Every line from the one containing "camera: 25 degrees left, 0 degrees up" through the last line below should be reproduced exactly; please include nothing else.

═════ Input

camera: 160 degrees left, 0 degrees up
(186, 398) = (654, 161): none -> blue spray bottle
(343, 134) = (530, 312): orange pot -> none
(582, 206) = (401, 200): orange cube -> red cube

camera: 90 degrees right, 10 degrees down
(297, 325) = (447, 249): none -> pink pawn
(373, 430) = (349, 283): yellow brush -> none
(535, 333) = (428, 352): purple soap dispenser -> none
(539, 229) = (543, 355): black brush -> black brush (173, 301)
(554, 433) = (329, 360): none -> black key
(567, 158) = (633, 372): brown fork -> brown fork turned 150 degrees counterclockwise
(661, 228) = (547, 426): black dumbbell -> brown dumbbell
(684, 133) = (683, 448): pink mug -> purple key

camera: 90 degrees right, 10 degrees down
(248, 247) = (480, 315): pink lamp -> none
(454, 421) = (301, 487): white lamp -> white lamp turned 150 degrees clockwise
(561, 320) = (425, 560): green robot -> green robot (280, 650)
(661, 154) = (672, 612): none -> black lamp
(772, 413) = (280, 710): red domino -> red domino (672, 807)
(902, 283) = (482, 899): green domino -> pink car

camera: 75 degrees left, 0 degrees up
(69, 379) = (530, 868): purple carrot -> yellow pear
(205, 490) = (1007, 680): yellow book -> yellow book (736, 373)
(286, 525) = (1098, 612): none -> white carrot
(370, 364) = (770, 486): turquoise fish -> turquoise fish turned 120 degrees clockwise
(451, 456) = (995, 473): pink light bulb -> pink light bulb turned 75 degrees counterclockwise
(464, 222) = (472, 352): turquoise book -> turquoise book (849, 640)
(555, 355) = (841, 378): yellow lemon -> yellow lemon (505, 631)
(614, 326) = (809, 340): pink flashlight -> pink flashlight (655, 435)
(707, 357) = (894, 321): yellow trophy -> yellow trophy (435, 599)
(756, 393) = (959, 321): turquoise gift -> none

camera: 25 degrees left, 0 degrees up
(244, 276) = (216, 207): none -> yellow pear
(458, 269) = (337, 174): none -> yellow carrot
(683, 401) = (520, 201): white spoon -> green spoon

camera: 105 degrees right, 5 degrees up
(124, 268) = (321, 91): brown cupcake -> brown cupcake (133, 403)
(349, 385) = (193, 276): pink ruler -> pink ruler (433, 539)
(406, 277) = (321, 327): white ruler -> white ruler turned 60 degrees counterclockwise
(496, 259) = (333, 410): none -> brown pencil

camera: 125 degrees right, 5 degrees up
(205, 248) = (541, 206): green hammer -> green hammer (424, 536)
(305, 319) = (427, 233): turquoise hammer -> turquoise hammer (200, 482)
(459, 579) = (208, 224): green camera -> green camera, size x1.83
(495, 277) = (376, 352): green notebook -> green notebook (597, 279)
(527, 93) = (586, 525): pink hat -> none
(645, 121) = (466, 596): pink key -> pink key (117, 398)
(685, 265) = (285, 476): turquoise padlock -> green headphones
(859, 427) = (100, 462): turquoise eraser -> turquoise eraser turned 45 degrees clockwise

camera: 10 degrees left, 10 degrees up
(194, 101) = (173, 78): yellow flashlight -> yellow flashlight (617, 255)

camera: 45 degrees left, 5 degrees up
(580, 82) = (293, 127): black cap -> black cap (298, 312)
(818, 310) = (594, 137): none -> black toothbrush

══════════

**Answer to the problem**
camera: 25 degrees left, 0 degrees up
(244, 276) = (216, 207): none -> yellow pear
(458, 269) = (337, 174): none -> yellow carrot
(683, 401) = (520, 201): white spoon -> green spoon

camera: 105 degrees right, 5 degrees up
(124, 268) = (321, 91): brown cupcake -> brown cupcake (133, 403)
(349, 385) = (193, 276): pink ruler -> pink ruler (433, 539)
(406, 277) = (321, 327): white ruler -> white ruler turned 60 degrees counterclockwise
(496, 259) = (333, 410): none -> brown pencil

camera: 125 degrees right, 5 degrees up
(205, 248) = (541, 206): green hammer -> green hammer (424, 536)
(305, 319) = (427, 233): turquoise hammer -> turquoise hammer (200, 482)
(459, 579) = (208, 224): green camera -> green camera, size x1.83
(495, 277) = (376, 352): green notebook -> green notebook (597, 279)
(527, 93) = (586, 525): pink hat -> none
(645, 121) = (466, 596): pink key -> pink key (117, 398)
(685, 265) = (285, 476): turquoise padlock -> green headphones
(859, 427) = (100, 462): turquoise eraser -> turquoise eraser turned 45 degrees clockwise

camera: 10 degrees left, 10 degrees up
(194, 101) = (173, 78): yellow flashlight -> yellow flashlight (617, 255)

camera: 45 degrees left, 5 degrees up
(580, 82) = (293, 127): black cap -> black cap (298, 312)
(818, 310) = (594, 137): none -> black toothbrush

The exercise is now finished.